■ **Action item**
Print all records exactly, leaving nothing out.

■ **Supplied material**
:::::

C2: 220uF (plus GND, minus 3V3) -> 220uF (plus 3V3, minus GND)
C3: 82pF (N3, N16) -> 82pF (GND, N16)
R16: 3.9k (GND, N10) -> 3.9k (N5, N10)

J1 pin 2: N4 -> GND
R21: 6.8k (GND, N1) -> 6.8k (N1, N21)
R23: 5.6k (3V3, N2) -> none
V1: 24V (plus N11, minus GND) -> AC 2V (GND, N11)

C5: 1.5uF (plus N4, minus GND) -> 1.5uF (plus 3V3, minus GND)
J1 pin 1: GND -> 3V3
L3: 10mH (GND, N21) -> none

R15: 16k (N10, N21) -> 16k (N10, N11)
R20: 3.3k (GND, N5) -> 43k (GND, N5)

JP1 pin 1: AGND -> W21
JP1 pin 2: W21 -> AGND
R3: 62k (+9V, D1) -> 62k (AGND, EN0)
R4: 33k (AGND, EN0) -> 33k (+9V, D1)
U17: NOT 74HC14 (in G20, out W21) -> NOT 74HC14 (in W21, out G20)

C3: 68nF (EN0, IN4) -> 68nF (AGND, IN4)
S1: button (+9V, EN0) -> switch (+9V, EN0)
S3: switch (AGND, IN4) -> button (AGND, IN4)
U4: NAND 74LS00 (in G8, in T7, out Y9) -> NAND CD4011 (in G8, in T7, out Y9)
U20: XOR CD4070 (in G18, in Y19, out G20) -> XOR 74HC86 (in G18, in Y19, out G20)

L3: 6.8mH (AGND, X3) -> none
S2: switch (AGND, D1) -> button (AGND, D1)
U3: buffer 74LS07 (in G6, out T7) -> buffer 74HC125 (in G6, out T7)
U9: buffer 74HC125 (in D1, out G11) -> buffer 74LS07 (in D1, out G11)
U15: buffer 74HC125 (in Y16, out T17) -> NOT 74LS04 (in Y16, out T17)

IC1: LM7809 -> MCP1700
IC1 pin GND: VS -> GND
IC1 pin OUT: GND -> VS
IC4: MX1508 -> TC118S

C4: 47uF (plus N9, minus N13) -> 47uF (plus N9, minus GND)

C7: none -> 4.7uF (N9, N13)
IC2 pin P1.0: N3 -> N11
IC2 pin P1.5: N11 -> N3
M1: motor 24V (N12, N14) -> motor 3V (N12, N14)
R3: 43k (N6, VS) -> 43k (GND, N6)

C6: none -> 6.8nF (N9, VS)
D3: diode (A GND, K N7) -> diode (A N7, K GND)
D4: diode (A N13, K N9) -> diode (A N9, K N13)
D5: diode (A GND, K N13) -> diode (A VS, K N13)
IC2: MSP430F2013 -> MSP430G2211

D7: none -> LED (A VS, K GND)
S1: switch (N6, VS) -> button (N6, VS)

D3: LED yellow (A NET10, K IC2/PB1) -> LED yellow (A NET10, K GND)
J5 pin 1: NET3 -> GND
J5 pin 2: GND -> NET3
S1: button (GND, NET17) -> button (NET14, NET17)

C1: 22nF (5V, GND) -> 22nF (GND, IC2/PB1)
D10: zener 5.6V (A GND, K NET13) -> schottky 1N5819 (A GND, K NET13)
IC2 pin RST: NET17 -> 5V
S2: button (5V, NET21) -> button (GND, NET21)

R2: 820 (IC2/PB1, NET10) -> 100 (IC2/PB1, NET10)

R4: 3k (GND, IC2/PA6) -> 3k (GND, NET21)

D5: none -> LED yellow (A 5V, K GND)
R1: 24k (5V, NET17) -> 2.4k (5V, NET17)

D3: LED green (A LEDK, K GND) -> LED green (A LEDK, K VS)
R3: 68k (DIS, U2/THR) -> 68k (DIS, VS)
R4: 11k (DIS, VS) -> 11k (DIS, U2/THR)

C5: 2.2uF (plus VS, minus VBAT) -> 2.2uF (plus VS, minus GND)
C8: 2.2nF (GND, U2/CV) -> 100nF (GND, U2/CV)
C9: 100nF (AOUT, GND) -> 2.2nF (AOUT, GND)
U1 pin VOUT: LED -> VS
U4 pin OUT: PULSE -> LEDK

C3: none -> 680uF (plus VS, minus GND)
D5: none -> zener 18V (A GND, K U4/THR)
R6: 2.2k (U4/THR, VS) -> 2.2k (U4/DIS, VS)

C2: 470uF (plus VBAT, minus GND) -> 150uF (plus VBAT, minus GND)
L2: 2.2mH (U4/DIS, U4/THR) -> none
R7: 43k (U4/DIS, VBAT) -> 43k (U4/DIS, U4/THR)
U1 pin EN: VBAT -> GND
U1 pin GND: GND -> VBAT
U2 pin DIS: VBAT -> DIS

:::::

■ **Answer to this problem**
C2: 220uF (plus GND, minus 3V3) -> 220uF (plus 3V3, minus GND)
C3: 82pF (N3, N16) -> 82pF (GND, N16)
R16: 3.9k (GND, N10) -> 3.9k (N5, N10)

J1 pin 2: N4 -> GND
R21: 6.8k (GND, N1) -> 6.8k (N1, N21)
R23: 5.6k (3V3, N2) -> none
V1: 24V (plus N11, minus GND) -> AC 2V (GND, N11)

C5: 1.5uF (plus N4, minus GND) -> 1.5uF (plus 3V3, minus GND)
J1 pin 1: GND -> 3V3
L3: 10mH (GND, N21) -> none

R15: 16k (N10, N21) -> 16k (N10, N11)
R20: 3.3k (GND, N5) -> 43k (GND, N5)

JP1 pin 1: AGND -> W21
JP1 pin 2: W21 -> AGND
R3: 62k (+9V, D1) -> 62k (AGND, EN0)
R4: 33k (AGND, EN0) -> 33k (+9V, D1)
U17: NOT 74HC14 (in G20, out W21) -> NOT 74HC14 (in W21, out G20)

C3: 68nF (EN0, IN4) -> 68nF (AGND, IN4)
S1: button (+9V, EN0) -> switch (+9V, EN0)
S3: switch (AGND, IN4) -> button (AGND, IN4)
U4: NAND 74LS00 (in G8, in T7, out Y9) -> NAND CD4011 (in G8, in T7, out Y9)
U20: XOR CD4070 (in G18, in Y19, out G20) -> XOR 74HC86 (in G18, in Y19, out G20)

L3: 6.8mH (AGND, X3) -> none
S2: switch (AGND, D1) -> button (AGND, D1)
U3: buffer 74LS07 (in G6, out T7) -> buffer 74HC125 (in G6, out T7)
U9: buffer 74HC125 (in D1, out G11) -> buffer 74LS07 (in D1, out G11)
U15: buffer 74HC125 (in Y16, out T17) -> NOT 74LS04 (in Y16, out T17)

IC1: LM7809 -> MCP1700
IC1 pin GND: VS -> GND
IC1 pin OUT: GND -> VS
IC4: MX1508 -> TC118S

C4: 47uF (plus N9, minus N13) -> 47uF (plus N9, minus GND)

C7: none -> 4.7uF (N9, N13)
IC2 pin P1.0: N3 -> N11
IC2 pin P1.5: N11 -> N3
M1: motor 24V (N12, N14) -> motor 3V (N12, N14)
R3: 43k (N6, VS) -> 43k (GND, N6)

C6: none -> 6.8nF (N9, VS)
D3: diode (A GND, K N7) -> diode (A N7, K GND)
D4: diode (A N13, K N9) -> diode (A N9, K N13)
D5: diode (A GND, K N13) -> diode (A VS, K N13)
IC2: MSP430F2013 -> MSP430G2211

D7: none -> LED (A VS, K GND)
S1: switch (N6, VS) -> button (N6, VS)

D3: LED yellow (A NET10, K IC2/PB1) -> LED yellow (A NET10, K GND)
J5 pin 1: NET3 -> GND
J5 pin 2: GND -> NET3
S1: button (GND, NET17) -> button (NET14, NET17)

C1: 22nF (5V, GND) -> 22nF (GND, IC2/PB1)
D10: zener 5.6V (A GND, K NET13) -> schottky 1N5819 (A GND, K NET13)
IC2 pin RST: NET17 -> 5V
S2: button (5V, NET21) -> button (GND, NET21)

R2: 820 (IC2/PB1, NET10) -> 100 (IC2/PB1, NET10)

R4: 3k (GND, IC2/PA6) -> 3k (GND, NET21)

D5: none -> LED yellow (A 5V, K GND)
R1: 24k (5V, NET17) -> 2.4k (5V, NET17)

D3: LED green (A LEDK, K GND) -> LED green (A LEDK, K VS)
R3: 68k (DIS, U2/THR) -> 68k (DIS, VS)
R4: 11k (DIS, VS) -> 11k (DIS, U2/THR)

C5: 2.2uF (plus VS, minus VBAT) -> 2.2uF (plus VS, minus GND)
C8: 2.2nF (GND, U2/CV) -> 100nF (GND, U2/CV)
C9: 100nF (AOUT, GND) -> 2.2nF (AOUT, GND)
U1 pin VOUT: LED -> VS
U4 pin OUT: PULSE -> LEDK

C3: none -> 680uF (plus VS, minus GND)
D5: none -> zener 18V (A GND, K U4/THR)
R6: 2.2k (U4/THR, VS) -> 2.2k (U4/DIS, VS)

C2: 470uF (plus VBAT, minus GND) -> 150uF (plus VBAT, minus GND)
L2: 2.2mH (U4/DIS, U4/THR) -> none
R7: 43k (U4/DIS, VBAT) -> 43k (U4/DIS, U4/THR)
U1 pin EN: VBAT -> GND
U1 pin GND: GND -> VBAT
U2 pin DIS: VBAT -> DIS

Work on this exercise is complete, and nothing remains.